§ **Work instructions**: Copy each line holding the string "section".

Stored items
—————
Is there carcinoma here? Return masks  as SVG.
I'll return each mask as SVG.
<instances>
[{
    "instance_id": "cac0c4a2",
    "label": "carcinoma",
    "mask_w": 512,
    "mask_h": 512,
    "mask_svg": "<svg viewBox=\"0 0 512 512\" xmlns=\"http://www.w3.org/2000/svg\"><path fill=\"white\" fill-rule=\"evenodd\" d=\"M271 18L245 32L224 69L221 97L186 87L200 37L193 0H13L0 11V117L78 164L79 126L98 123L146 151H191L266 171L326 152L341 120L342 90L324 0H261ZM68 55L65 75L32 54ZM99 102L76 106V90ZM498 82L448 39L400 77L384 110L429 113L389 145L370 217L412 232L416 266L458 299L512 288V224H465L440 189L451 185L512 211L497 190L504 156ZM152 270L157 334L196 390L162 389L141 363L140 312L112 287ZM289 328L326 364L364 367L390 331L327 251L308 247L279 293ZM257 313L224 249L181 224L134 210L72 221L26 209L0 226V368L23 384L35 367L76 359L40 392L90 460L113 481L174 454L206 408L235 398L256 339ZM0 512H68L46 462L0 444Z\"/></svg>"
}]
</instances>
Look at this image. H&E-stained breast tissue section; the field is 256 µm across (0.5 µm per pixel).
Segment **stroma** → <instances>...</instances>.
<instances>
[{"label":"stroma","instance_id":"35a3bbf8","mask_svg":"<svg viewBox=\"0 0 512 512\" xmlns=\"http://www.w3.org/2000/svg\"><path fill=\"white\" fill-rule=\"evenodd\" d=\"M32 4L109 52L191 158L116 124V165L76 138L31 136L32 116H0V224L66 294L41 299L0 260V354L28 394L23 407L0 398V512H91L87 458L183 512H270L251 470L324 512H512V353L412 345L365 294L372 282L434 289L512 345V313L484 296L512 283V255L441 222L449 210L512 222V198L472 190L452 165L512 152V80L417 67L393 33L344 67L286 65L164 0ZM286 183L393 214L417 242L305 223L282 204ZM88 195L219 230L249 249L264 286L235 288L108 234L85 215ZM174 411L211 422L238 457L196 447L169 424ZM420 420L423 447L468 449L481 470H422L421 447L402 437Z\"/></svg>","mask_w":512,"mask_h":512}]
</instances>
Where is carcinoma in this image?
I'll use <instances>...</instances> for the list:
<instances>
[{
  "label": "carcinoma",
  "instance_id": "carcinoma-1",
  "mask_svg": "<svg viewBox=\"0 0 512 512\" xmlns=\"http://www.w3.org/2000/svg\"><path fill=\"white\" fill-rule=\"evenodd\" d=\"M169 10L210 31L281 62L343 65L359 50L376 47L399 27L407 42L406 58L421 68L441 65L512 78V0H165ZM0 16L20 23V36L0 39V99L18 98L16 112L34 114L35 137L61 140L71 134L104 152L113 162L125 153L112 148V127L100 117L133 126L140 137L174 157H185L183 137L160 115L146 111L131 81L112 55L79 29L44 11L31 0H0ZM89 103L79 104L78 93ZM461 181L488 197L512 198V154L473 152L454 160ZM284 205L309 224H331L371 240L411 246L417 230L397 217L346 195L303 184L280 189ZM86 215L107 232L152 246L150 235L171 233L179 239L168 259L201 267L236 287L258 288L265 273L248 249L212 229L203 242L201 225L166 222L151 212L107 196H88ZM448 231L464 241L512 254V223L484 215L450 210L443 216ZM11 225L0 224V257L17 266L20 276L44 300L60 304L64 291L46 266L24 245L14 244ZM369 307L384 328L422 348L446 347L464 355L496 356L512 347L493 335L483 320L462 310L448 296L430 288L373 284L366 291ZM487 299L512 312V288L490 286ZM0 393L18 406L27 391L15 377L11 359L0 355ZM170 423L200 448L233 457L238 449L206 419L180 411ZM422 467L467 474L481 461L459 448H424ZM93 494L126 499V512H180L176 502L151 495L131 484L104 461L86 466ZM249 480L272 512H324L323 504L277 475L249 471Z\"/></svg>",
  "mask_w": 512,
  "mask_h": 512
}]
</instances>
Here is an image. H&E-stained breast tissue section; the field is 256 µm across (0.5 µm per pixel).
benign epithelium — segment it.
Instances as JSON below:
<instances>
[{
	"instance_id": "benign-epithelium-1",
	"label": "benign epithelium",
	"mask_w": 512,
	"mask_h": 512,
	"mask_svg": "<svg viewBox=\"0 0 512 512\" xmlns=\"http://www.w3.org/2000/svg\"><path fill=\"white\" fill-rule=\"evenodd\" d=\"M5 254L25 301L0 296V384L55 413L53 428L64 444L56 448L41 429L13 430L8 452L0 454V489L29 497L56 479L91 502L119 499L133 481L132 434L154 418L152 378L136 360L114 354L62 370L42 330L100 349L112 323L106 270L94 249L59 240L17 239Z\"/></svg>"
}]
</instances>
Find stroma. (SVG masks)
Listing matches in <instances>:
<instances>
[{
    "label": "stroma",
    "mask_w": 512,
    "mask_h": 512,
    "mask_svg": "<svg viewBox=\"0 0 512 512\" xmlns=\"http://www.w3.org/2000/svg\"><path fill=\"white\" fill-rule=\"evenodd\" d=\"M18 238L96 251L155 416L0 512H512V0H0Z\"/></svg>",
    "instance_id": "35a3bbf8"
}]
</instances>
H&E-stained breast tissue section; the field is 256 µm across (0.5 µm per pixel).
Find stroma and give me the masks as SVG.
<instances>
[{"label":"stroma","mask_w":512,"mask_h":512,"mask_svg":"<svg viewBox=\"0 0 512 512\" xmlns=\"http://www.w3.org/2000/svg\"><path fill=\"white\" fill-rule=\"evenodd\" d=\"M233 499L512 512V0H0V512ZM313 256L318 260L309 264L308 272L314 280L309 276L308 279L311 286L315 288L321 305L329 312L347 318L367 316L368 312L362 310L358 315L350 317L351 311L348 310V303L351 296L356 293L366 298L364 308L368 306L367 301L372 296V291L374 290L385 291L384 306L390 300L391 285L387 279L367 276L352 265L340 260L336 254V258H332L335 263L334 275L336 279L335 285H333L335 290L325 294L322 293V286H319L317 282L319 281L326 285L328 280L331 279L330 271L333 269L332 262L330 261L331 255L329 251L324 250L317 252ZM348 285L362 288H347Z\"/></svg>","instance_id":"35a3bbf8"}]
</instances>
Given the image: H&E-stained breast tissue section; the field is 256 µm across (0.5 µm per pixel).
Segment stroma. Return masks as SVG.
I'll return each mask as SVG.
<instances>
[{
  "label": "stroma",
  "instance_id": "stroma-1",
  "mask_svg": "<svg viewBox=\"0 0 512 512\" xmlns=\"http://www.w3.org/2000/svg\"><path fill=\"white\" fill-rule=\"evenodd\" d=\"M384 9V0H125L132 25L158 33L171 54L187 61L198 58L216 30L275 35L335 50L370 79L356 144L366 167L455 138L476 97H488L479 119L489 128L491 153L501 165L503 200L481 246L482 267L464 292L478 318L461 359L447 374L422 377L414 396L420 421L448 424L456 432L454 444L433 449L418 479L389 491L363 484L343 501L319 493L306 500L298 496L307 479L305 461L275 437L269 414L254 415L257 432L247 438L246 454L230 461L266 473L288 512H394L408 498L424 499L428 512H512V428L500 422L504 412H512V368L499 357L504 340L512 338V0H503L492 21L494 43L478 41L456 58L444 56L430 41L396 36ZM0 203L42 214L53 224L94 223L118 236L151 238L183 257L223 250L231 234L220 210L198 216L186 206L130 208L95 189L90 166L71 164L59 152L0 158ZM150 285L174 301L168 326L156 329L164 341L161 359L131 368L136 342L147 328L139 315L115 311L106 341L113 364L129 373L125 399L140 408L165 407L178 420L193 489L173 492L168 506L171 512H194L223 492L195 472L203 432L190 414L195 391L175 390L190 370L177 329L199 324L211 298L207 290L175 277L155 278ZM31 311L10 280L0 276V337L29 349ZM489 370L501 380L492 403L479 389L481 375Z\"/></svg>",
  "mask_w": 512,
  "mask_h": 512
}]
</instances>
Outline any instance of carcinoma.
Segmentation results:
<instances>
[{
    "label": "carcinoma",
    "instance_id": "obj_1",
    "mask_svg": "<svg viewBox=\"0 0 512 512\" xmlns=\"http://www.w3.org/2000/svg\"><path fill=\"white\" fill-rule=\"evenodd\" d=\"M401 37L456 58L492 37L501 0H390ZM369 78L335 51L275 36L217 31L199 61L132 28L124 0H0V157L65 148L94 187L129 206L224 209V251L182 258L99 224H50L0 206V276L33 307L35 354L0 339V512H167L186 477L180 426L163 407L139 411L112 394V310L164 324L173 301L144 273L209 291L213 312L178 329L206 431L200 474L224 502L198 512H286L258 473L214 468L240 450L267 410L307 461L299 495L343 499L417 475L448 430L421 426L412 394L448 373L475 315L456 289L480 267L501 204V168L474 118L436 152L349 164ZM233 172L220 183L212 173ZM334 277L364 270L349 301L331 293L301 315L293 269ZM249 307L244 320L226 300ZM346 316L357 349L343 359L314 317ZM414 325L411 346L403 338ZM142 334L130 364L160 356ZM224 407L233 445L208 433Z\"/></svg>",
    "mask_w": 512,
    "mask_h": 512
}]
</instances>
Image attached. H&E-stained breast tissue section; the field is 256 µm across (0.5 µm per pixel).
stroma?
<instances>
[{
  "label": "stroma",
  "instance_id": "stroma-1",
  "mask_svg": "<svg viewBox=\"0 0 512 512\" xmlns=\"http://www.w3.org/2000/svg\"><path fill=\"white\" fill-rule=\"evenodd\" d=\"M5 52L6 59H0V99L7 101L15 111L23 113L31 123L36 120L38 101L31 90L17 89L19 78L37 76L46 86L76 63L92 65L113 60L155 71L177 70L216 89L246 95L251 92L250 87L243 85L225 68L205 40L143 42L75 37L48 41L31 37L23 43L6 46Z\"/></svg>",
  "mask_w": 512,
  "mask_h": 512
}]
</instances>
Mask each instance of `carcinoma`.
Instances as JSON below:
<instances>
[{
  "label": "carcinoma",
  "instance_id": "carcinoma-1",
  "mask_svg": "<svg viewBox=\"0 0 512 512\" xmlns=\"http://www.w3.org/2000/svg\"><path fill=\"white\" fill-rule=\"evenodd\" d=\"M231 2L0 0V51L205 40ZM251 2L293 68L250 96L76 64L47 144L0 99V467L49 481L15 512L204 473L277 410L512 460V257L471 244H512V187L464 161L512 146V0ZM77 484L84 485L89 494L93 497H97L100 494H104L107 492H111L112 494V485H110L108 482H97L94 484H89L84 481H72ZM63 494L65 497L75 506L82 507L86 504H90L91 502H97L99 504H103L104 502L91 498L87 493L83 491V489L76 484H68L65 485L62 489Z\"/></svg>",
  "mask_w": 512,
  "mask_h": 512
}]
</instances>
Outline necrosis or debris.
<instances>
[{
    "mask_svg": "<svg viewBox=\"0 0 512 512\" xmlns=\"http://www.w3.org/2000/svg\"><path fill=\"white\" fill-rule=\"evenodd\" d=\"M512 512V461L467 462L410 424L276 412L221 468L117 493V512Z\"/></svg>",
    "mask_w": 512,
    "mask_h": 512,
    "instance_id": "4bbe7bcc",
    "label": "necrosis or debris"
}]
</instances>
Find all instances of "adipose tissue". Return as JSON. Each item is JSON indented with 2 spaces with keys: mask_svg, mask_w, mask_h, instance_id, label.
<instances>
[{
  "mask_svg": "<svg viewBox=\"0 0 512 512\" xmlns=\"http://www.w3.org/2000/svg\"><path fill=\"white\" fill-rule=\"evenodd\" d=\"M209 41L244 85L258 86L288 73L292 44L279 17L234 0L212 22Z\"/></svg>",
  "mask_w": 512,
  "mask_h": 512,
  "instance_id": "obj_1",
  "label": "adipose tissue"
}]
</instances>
—————
§ **Result of this exercise**:
Look at this image. H&E-stained breast tissue section; the field is 256 µm across (0.5 µm per pixel).
Here is an image. H&E-stained breast tissue section; the field is 256 µm across (0.5 µm per pixel).
H&E-stained breast tissue section; the field is 256 µm across (0.5 µm per pixel).
Given the image: H&E-stained breast tissue section; the field is 256 µm across (0.5 µm per pixel).
Image attached. H&E-stained breast tissue section; the field is 256 µm across (0.5 µm per pixel).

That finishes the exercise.